Scene edit records:
*****
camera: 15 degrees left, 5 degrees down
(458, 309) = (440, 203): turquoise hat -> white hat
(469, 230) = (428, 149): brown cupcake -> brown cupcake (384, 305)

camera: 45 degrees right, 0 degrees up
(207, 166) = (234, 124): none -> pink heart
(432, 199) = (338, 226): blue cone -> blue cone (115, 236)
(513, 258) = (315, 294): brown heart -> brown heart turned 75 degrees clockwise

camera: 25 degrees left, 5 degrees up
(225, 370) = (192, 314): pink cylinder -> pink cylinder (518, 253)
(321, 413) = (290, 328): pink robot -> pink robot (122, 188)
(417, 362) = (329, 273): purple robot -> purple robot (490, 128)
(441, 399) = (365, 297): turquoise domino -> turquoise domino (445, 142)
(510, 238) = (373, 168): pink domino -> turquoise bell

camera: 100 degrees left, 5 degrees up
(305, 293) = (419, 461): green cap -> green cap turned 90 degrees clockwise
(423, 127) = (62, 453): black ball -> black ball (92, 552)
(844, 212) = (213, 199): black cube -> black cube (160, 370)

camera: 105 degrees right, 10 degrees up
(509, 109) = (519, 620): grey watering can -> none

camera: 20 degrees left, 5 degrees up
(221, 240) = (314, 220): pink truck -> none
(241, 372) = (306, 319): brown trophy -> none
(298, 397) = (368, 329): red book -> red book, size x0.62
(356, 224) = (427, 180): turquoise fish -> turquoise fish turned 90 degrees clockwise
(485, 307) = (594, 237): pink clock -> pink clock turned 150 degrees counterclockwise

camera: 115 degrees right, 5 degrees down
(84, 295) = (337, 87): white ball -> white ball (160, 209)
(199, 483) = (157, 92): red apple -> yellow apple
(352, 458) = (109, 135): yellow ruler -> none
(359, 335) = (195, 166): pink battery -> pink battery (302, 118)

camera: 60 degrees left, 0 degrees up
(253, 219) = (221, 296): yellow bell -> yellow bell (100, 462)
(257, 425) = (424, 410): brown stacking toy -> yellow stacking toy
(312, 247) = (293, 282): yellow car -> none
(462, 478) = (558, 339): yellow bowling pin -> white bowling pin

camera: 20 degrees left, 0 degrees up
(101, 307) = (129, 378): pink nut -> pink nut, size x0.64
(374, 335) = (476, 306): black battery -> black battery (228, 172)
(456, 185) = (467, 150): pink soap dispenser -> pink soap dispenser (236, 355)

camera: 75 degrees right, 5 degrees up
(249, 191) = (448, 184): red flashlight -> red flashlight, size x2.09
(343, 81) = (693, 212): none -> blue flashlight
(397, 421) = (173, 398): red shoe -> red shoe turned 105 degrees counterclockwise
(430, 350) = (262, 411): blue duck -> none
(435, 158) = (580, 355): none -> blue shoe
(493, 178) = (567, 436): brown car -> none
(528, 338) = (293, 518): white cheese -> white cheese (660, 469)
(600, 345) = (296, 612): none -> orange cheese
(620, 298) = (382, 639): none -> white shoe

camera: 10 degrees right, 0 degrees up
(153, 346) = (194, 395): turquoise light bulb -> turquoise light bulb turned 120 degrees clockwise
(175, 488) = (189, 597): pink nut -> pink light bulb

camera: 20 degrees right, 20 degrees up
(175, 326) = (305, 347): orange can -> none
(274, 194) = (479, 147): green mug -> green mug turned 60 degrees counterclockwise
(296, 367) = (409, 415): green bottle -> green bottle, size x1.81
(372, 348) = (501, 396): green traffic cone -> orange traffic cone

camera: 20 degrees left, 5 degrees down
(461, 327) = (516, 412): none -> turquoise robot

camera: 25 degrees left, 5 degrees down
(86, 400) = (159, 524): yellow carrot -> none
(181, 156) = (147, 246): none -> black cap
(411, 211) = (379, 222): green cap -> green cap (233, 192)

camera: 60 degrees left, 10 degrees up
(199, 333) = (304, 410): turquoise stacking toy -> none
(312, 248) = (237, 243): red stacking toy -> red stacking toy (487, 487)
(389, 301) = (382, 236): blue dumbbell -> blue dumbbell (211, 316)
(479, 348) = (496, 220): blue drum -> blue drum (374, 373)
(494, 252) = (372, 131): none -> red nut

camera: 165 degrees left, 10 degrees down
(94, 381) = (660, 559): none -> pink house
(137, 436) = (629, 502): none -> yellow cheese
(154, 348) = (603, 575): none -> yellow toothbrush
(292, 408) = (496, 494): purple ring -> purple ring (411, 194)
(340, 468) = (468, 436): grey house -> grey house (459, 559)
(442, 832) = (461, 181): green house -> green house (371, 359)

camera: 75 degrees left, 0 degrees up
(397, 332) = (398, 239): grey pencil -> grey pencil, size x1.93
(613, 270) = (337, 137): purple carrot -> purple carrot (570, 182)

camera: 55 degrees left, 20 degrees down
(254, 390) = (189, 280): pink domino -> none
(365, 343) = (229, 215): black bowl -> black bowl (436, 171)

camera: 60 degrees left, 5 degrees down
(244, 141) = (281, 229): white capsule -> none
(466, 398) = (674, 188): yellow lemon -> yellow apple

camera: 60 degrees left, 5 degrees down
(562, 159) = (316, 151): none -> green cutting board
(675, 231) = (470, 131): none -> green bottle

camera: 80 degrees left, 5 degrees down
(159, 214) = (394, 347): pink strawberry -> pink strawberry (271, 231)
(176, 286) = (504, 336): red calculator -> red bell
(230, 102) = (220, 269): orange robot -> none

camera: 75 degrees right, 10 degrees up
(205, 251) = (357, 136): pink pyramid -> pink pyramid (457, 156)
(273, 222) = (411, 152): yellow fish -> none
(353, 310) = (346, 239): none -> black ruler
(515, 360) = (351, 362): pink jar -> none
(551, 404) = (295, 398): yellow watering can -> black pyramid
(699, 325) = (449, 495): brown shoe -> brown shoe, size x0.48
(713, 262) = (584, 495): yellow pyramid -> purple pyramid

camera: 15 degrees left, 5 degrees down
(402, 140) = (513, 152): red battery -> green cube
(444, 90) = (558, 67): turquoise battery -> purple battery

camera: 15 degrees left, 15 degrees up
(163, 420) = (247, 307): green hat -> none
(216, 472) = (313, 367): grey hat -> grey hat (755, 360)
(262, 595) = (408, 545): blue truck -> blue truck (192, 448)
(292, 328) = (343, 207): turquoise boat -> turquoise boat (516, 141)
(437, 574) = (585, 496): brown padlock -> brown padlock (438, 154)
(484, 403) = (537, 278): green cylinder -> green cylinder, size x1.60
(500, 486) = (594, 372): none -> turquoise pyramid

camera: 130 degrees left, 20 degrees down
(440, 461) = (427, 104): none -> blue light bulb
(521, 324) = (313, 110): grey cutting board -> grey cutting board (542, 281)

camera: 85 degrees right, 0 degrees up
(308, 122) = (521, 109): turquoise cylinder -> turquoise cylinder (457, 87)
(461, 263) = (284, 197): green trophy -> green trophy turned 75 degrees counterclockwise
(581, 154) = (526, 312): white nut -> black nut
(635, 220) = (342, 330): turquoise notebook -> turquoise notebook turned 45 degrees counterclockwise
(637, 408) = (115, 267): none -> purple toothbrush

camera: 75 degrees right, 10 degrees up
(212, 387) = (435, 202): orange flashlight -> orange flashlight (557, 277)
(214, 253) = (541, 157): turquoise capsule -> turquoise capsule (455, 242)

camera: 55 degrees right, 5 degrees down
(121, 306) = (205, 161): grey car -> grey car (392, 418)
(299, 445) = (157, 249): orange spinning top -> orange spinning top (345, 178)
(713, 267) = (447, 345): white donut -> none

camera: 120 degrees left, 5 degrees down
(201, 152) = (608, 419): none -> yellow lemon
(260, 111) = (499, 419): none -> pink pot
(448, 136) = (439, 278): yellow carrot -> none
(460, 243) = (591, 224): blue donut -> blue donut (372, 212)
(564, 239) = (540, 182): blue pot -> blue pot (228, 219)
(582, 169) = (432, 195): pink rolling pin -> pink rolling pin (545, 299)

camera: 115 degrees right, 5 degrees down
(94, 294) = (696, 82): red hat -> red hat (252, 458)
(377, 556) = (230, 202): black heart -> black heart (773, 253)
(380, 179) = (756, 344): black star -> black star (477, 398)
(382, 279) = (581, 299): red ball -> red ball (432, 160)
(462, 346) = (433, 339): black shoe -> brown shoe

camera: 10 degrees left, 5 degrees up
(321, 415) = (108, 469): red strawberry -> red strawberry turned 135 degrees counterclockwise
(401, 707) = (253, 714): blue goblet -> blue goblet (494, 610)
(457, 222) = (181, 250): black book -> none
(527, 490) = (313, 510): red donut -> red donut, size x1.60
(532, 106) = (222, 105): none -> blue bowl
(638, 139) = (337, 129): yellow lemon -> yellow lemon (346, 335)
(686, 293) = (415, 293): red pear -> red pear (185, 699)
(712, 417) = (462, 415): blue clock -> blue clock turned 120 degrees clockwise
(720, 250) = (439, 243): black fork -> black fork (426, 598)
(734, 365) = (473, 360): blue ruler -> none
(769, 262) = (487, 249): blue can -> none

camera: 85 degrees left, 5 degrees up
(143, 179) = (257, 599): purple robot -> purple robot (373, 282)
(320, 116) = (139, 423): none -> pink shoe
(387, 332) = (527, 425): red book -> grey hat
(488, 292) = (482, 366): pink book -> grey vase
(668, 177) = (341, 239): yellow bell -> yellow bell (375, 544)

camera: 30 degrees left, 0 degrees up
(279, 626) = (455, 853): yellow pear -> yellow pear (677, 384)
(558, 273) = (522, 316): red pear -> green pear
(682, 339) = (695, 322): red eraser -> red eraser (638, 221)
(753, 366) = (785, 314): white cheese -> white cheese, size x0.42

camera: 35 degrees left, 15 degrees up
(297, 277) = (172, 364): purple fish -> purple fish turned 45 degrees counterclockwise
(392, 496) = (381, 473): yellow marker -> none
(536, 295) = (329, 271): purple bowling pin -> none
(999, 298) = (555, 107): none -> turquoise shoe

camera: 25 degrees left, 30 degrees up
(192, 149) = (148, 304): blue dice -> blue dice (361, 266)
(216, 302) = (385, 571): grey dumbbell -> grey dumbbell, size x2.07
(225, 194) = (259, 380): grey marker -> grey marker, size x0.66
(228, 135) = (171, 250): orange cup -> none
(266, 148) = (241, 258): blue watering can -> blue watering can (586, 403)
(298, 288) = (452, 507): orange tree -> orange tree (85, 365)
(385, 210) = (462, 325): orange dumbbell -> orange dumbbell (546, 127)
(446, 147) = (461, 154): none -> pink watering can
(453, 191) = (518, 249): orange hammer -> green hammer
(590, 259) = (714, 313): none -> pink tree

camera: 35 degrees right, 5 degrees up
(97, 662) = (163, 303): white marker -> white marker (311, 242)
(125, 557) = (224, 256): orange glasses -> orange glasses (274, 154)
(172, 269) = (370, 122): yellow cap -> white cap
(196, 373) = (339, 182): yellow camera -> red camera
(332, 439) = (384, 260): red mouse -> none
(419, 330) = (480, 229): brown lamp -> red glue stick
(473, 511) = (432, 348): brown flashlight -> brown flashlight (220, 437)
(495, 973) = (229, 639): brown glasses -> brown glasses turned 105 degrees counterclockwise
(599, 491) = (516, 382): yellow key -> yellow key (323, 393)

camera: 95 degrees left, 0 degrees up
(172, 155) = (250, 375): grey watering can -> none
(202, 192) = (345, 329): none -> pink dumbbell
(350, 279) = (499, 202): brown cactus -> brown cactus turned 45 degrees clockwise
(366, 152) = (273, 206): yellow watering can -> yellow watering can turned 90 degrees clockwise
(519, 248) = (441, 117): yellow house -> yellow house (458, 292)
*****
REQUIRED WORK: Search the entries for the word "shoe", then copy every line in which it is found.

OUTPUT BELOW:
(397, 421) = (173, 398): red shoe -> red shoe turned 105 degrees counterclockwise
(435, 158) = (580, 355): none -> blue shoe
(620, 298) = (382, 639): none -> white shoe
(699, 325) = (449, 495): brown shoe -> brown shoe, size x0.48
(462, 346) = (433, 339): black shoe -> brown shoe
(320, 116) = (139, 423): none -> pink shoe
(999, 298) = (555, 107): none -> turquoise shoe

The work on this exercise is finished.